ASSIGNED TASK =
For the word "white", determine how many lines of the entries below contain it, and give only that number.

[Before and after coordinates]
——————

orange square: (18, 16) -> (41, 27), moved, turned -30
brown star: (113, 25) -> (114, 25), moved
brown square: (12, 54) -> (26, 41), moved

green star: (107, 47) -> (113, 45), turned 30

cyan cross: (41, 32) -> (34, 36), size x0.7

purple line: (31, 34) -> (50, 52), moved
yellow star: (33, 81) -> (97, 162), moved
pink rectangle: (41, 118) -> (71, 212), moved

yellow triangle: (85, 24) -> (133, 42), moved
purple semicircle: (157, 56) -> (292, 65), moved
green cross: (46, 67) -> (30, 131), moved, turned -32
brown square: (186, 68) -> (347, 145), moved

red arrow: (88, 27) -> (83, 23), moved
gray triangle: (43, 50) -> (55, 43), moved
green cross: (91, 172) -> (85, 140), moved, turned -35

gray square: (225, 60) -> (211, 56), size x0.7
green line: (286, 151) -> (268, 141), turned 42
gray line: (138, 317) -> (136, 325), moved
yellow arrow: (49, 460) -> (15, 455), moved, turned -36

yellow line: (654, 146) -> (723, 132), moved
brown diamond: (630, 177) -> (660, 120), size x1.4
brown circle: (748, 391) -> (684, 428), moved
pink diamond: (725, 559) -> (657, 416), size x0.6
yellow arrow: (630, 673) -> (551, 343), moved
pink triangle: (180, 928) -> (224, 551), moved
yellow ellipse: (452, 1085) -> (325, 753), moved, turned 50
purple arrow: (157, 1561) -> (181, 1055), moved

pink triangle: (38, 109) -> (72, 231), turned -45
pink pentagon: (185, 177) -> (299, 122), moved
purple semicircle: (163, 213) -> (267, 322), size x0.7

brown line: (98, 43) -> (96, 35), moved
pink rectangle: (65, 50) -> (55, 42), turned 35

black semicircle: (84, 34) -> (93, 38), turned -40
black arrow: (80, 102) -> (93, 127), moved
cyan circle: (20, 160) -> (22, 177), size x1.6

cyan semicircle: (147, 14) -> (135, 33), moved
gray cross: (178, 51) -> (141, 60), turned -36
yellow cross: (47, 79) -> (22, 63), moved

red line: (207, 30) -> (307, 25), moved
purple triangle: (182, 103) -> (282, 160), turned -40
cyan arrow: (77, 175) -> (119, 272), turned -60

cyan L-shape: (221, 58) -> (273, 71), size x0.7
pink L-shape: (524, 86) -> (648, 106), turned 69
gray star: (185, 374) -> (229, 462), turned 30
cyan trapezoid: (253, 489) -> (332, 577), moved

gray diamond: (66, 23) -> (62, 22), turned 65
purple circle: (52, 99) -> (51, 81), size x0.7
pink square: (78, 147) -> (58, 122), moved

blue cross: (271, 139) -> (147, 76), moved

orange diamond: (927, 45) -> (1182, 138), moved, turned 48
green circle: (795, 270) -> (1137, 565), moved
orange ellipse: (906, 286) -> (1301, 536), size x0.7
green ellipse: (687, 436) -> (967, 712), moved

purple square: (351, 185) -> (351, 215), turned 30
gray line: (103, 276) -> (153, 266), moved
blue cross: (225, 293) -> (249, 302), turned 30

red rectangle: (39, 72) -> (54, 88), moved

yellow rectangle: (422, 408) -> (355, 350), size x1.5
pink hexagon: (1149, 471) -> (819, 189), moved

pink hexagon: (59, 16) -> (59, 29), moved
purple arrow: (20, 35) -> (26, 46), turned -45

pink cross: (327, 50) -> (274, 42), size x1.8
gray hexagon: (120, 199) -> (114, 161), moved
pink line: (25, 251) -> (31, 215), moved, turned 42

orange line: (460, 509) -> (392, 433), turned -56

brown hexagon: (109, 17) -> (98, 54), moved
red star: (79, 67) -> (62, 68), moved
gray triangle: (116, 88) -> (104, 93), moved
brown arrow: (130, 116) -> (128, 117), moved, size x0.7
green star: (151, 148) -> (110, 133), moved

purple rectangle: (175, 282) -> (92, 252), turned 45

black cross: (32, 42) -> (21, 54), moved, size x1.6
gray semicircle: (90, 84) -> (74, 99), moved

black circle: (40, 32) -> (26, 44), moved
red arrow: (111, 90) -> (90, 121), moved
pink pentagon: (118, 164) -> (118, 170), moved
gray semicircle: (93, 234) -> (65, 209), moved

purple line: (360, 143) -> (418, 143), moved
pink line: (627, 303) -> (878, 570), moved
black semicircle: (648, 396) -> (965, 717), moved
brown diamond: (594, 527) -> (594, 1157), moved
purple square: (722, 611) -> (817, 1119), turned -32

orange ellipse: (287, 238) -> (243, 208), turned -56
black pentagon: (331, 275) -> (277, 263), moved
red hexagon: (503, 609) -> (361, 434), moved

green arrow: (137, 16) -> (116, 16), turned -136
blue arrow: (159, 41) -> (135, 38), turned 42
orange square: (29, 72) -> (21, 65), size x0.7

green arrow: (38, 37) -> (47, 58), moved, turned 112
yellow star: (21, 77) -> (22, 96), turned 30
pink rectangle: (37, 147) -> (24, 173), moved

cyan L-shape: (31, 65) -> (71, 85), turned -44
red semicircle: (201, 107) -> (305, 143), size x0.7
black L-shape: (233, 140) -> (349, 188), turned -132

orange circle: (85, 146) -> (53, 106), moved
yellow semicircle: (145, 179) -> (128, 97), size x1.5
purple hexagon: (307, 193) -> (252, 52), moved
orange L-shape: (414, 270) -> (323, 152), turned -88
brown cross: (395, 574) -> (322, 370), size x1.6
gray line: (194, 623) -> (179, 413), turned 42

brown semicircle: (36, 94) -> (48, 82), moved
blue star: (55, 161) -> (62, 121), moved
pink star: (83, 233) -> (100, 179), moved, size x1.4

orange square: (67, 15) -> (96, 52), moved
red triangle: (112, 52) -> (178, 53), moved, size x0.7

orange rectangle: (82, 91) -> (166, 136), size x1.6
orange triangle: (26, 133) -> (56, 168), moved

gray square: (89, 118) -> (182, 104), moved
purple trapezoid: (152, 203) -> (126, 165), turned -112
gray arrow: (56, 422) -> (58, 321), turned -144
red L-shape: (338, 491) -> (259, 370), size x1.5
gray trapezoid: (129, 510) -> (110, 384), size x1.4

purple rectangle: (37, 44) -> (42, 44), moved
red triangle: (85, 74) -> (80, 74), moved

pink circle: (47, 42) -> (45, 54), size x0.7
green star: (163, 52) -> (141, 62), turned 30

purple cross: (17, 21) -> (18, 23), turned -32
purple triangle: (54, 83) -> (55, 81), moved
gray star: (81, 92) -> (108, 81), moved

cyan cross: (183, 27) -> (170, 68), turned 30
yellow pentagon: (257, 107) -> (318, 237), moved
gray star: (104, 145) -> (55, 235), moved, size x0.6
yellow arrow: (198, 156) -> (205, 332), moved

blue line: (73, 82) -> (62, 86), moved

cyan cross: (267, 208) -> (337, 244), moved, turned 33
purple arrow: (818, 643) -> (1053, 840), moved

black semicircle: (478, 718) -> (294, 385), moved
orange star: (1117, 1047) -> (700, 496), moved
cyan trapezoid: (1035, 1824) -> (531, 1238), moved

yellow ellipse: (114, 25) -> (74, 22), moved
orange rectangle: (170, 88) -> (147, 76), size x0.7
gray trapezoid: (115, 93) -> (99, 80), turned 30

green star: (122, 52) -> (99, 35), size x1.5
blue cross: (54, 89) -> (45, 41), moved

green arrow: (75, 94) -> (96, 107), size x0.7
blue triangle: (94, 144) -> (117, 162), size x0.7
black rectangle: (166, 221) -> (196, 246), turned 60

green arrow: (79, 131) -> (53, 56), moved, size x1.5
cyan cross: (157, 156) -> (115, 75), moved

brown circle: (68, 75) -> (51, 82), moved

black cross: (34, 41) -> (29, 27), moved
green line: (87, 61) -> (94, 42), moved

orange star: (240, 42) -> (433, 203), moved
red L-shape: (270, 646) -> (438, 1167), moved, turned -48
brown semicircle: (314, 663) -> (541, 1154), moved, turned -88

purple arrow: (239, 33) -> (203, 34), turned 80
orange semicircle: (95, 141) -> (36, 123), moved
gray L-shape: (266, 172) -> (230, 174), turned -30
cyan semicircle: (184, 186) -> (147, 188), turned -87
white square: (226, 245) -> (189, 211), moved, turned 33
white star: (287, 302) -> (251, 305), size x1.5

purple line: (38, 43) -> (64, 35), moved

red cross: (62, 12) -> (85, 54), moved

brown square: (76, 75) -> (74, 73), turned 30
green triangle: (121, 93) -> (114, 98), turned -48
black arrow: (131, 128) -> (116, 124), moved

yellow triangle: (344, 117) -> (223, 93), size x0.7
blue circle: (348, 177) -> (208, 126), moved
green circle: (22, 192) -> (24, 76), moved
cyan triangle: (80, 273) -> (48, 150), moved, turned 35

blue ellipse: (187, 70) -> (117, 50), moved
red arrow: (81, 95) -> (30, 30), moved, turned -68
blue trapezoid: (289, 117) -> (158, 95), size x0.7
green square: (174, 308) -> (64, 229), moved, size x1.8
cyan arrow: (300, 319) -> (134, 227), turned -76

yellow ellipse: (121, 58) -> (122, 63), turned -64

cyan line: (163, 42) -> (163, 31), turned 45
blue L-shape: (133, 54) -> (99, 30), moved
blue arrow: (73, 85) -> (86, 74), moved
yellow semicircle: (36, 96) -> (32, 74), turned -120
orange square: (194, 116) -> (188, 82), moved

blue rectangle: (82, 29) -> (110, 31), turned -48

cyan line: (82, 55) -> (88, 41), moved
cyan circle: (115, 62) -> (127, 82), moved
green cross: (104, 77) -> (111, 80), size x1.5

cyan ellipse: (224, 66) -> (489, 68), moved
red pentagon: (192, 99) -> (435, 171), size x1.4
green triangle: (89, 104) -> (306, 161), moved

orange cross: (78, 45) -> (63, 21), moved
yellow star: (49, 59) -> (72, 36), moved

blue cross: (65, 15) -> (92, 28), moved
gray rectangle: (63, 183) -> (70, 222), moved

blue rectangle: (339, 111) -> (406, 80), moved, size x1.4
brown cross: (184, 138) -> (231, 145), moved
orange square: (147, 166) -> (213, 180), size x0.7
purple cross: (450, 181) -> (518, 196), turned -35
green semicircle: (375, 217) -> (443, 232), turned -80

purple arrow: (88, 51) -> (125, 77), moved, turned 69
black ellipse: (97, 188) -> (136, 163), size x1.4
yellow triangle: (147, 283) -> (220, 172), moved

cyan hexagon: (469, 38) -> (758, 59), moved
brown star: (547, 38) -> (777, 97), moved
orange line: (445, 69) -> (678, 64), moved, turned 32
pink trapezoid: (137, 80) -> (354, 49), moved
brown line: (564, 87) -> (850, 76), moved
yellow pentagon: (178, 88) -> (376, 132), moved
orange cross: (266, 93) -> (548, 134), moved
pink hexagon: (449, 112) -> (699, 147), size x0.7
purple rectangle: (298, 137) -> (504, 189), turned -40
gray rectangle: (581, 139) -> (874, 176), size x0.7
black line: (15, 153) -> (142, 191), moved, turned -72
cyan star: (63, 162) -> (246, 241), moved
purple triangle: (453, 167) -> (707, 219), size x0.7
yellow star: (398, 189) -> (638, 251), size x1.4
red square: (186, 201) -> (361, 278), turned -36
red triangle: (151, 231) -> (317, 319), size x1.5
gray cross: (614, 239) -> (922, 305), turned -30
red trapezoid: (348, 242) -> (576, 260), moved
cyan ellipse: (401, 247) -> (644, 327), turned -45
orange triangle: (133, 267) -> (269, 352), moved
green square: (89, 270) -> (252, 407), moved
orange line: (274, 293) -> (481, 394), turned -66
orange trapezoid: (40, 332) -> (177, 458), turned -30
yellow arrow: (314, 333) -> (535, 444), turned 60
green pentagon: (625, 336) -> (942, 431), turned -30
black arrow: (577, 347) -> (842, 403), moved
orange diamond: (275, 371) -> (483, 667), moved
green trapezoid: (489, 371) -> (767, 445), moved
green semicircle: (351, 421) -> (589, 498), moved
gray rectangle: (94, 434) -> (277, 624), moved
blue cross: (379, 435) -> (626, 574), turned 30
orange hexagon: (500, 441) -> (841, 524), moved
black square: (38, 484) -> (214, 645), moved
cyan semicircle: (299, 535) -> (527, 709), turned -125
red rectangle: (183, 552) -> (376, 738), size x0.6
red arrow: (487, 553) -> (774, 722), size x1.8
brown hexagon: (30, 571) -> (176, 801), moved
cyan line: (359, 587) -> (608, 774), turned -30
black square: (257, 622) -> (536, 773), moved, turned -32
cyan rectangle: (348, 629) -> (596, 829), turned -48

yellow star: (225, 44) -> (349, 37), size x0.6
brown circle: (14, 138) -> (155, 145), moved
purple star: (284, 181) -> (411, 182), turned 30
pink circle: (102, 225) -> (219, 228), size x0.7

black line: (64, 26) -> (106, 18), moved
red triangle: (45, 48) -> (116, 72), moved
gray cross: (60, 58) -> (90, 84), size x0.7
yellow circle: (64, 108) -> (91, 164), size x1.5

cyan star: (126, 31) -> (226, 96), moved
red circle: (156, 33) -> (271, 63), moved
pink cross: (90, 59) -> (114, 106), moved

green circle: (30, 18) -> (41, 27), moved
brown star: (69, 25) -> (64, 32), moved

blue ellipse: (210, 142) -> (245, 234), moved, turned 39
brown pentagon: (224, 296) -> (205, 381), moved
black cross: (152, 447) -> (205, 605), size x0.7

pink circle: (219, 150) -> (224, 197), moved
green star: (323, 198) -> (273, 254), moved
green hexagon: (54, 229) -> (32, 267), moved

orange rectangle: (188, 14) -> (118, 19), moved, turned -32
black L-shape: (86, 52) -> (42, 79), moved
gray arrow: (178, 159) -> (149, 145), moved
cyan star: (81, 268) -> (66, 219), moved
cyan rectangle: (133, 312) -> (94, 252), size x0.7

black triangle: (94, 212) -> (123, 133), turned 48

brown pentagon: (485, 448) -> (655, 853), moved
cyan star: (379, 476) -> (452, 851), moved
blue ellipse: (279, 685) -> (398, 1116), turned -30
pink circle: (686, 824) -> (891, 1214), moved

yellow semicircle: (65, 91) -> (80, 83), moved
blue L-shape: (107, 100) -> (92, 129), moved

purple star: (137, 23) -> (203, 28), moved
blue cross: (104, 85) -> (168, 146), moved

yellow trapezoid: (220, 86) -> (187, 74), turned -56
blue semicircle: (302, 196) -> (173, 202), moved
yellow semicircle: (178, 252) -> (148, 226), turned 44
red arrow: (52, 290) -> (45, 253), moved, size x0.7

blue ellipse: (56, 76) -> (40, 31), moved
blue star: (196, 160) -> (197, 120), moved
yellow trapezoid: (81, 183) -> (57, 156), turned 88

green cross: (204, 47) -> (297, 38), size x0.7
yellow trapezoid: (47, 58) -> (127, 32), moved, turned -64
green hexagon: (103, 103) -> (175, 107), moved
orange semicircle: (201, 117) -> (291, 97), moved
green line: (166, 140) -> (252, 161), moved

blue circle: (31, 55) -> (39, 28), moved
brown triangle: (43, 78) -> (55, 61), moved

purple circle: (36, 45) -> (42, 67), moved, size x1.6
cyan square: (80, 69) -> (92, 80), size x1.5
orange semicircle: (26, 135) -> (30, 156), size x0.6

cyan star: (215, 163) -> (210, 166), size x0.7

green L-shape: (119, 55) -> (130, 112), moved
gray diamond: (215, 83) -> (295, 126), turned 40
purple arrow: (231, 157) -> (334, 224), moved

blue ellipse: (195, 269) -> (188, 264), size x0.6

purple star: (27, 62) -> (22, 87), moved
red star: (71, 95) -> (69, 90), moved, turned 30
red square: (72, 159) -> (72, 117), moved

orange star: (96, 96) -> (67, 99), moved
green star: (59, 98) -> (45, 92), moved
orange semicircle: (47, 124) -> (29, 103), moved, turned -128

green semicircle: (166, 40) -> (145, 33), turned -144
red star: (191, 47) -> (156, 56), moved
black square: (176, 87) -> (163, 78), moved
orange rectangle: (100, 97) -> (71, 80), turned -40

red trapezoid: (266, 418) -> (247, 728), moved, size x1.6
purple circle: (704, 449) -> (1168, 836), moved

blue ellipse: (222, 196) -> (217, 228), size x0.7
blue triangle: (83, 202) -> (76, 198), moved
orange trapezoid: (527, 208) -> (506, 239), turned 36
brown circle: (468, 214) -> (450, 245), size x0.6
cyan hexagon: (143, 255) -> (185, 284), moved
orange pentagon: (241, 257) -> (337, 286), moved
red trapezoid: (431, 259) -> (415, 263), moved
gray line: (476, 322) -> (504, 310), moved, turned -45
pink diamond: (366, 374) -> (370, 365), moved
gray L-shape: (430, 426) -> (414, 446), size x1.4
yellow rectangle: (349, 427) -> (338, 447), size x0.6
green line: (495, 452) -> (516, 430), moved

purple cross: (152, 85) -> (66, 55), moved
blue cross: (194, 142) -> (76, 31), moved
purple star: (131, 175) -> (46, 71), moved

——————

SOLUTION TO THIS TASK =
2